▸ Task to complete
Give the number of lines in the entries below that contain "none". Write nothing besides it.

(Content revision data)
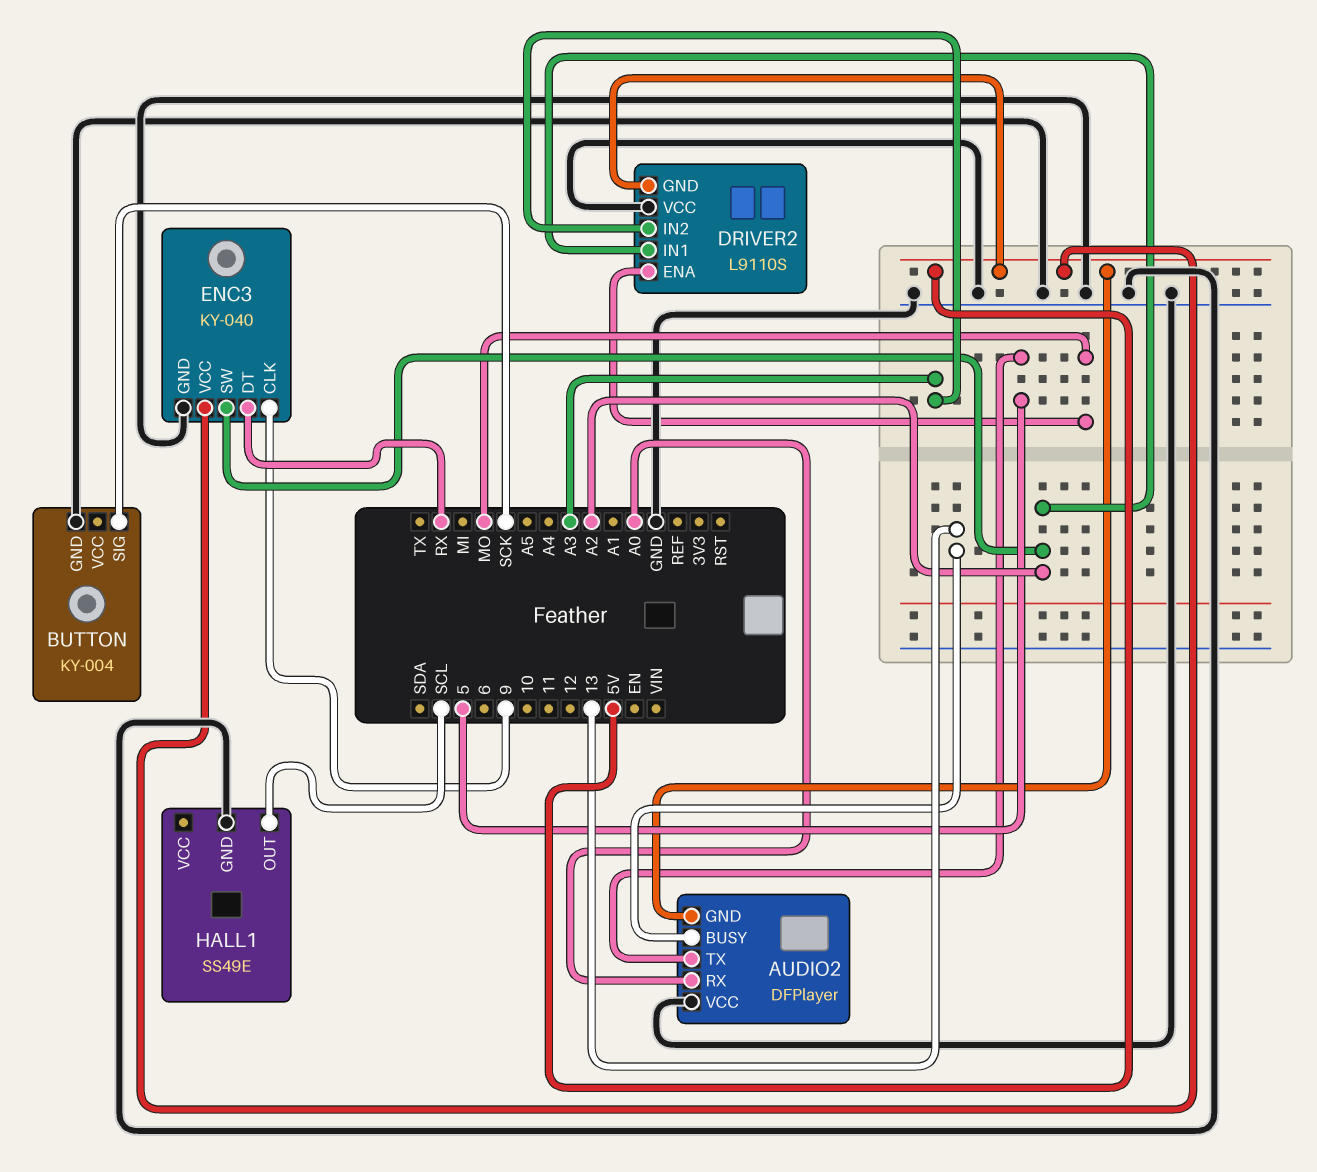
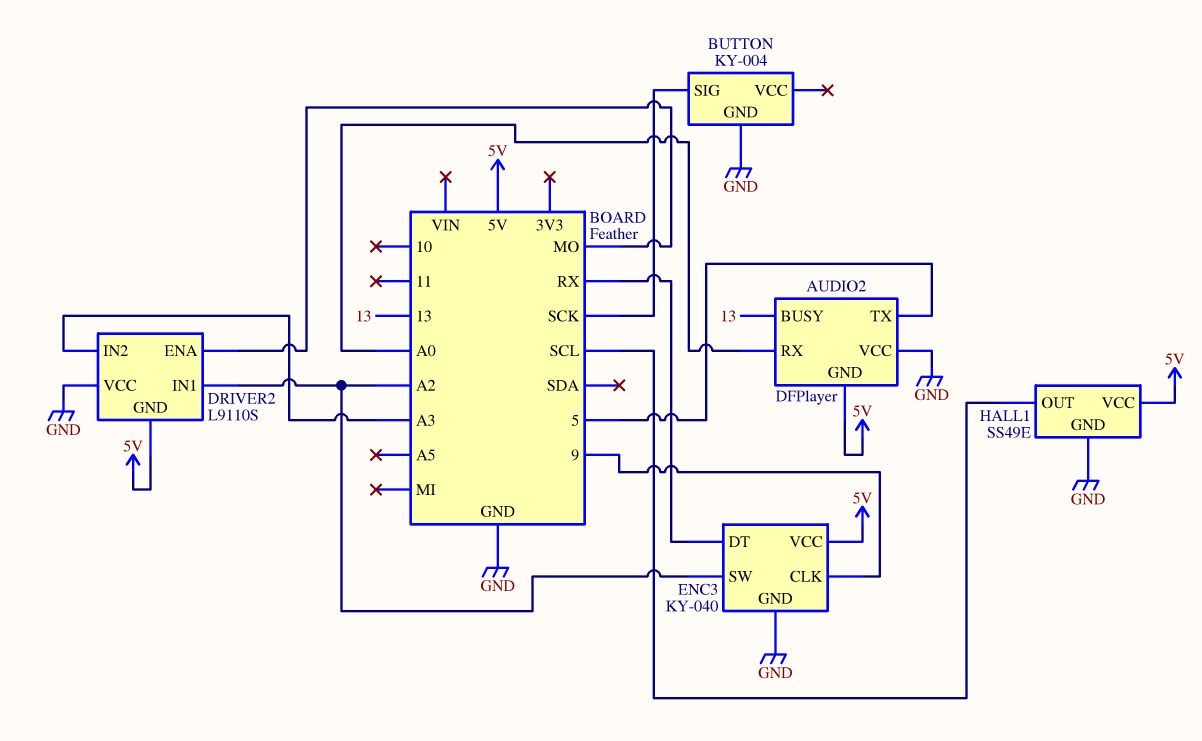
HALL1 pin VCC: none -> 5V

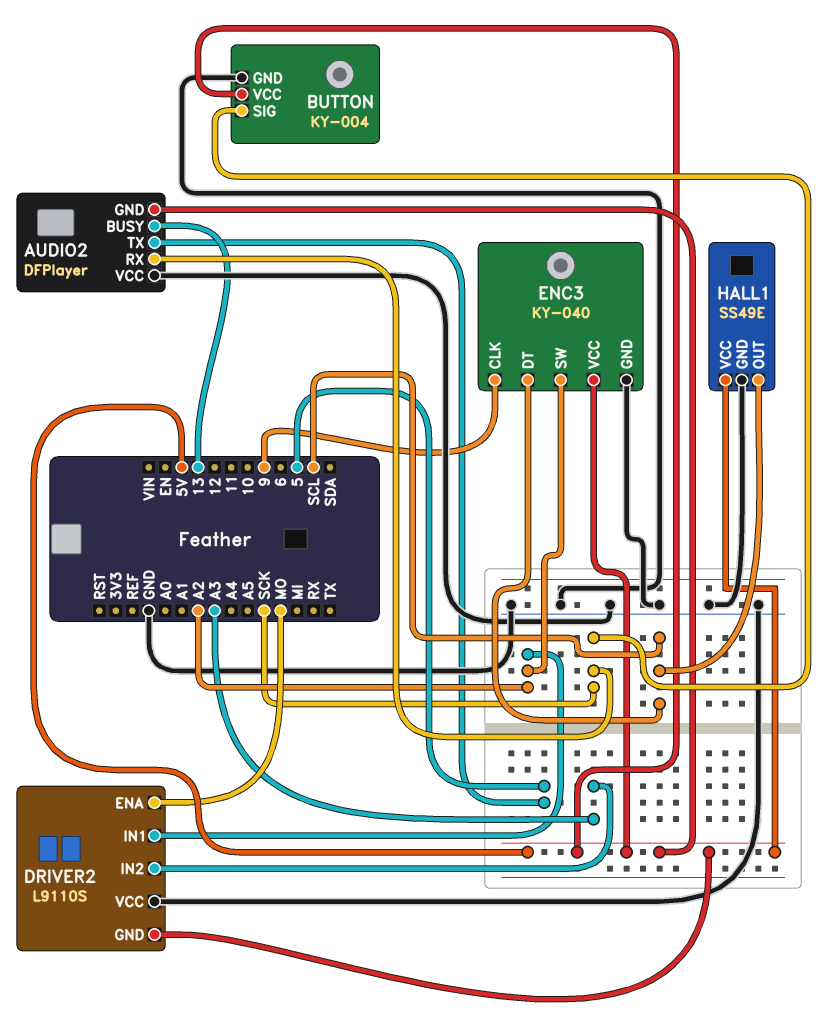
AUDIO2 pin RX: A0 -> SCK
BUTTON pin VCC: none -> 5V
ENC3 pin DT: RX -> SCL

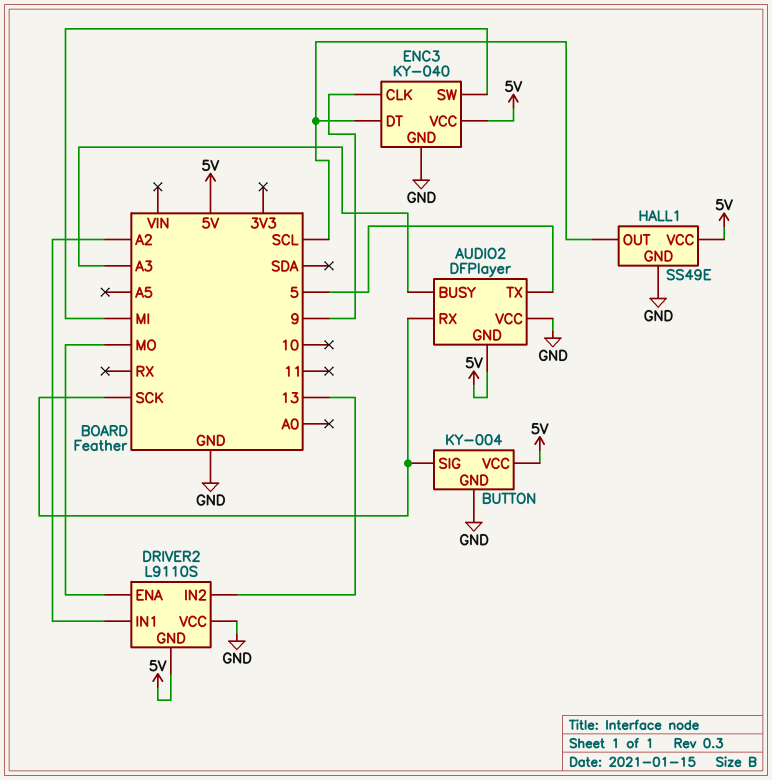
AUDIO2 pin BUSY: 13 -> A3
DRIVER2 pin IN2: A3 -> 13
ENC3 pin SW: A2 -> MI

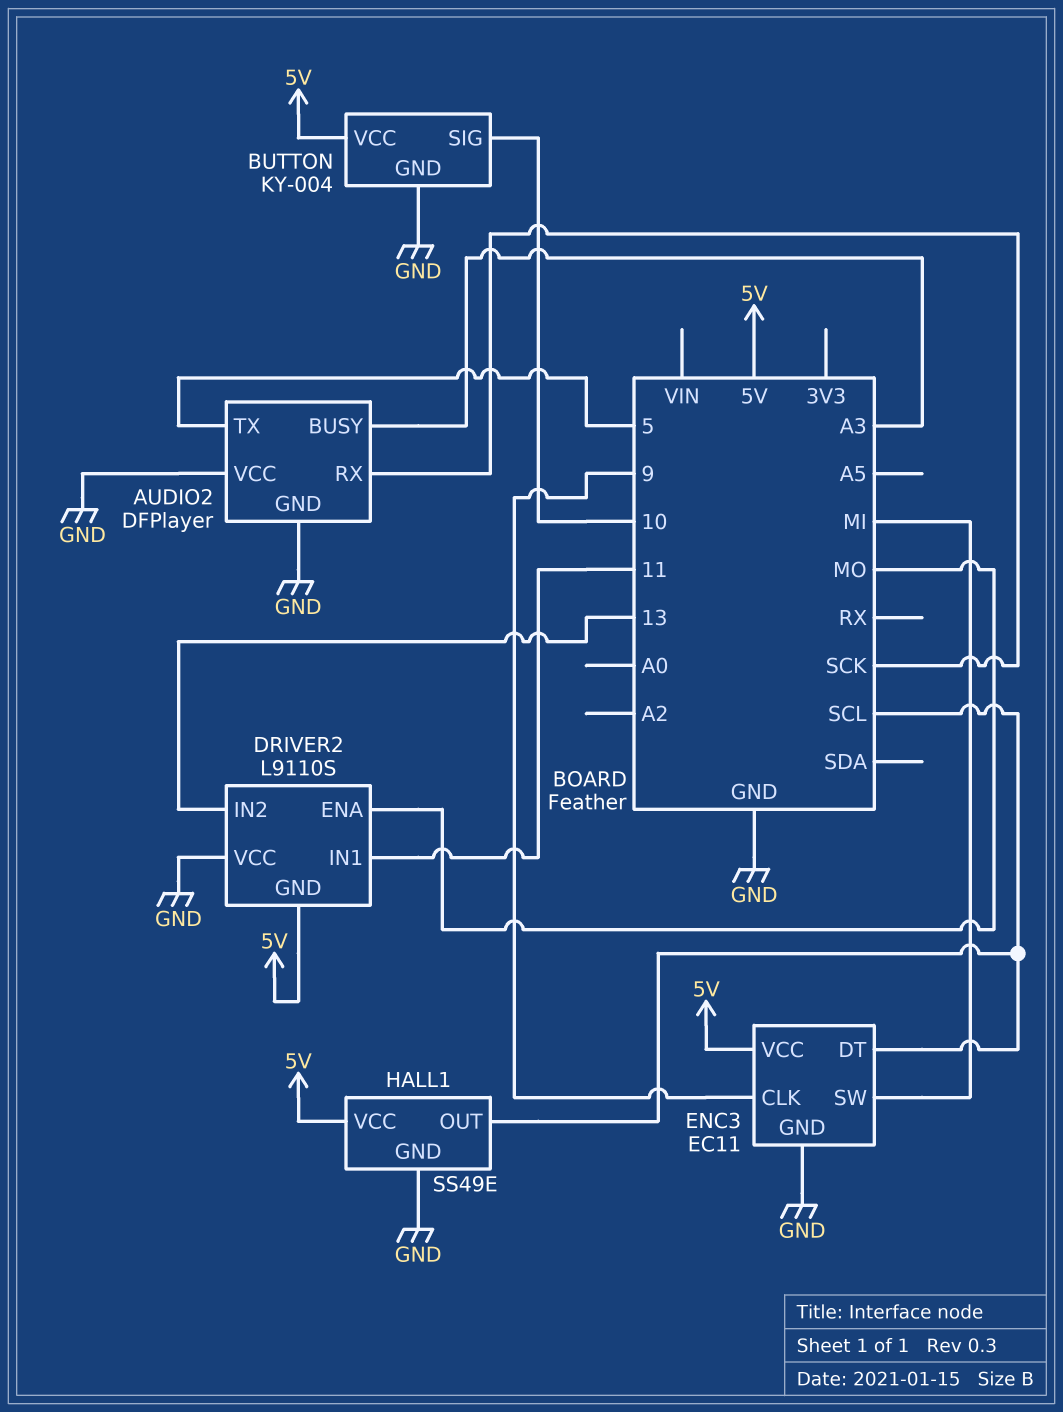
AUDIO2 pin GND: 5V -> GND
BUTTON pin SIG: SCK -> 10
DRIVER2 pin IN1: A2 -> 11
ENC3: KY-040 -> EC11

▸ Response for this exercise
2